# Records supplied
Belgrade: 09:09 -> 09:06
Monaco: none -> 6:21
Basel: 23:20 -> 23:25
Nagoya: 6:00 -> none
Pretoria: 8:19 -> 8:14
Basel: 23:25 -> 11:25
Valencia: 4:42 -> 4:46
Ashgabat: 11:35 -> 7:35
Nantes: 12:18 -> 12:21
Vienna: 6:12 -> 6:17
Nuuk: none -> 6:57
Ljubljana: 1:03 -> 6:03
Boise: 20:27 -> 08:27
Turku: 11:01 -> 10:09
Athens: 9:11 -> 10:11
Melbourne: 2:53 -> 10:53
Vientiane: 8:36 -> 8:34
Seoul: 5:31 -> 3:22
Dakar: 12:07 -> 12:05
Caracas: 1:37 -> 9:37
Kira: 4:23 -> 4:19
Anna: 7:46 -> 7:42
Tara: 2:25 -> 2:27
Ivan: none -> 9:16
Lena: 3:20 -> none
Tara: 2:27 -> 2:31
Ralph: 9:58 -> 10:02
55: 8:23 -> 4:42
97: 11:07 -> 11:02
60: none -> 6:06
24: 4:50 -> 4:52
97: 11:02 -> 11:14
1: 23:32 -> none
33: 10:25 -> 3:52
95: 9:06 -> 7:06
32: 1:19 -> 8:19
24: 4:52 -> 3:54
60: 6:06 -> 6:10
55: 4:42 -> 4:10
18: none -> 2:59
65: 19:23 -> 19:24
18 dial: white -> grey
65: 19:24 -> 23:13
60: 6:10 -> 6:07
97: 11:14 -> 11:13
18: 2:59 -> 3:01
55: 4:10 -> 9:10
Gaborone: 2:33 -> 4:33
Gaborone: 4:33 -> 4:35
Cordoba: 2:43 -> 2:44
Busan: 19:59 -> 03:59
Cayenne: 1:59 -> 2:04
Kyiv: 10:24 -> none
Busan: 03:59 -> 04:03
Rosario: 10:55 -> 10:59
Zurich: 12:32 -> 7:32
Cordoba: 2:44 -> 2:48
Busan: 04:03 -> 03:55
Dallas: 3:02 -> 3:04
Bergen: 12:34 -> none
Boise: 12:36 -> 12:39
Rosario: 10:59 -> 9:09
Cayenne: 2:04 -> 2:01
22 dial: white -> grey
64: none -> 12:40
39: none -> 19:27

# Directions
Return the items unchanged, starting with the first line and going on through the line with "Turku: 11:01 -> 10:09".

# Solution to the problem
Belgrade: 09:09 -> 09:06
Monaco: none -> 6:21
Basel: 23:20 -> 23:25
Nagoya: 6:00 -> none
Pretoria: 8:19 -> 8:14
Basel: 23:25 -> 11:25
Valencia: 4:42 -> 4:46
Ashgabat: 11:35 -> 7:35
Nantes: 12:18 -> 12:21
Vienna: 6:12 -> 6:17
Nuuk: none -> 6:57
Ljubljana: 1:03 -> 6:03
Boise: 20:27 -> 08:27
Turku: 11:01 -> 10:09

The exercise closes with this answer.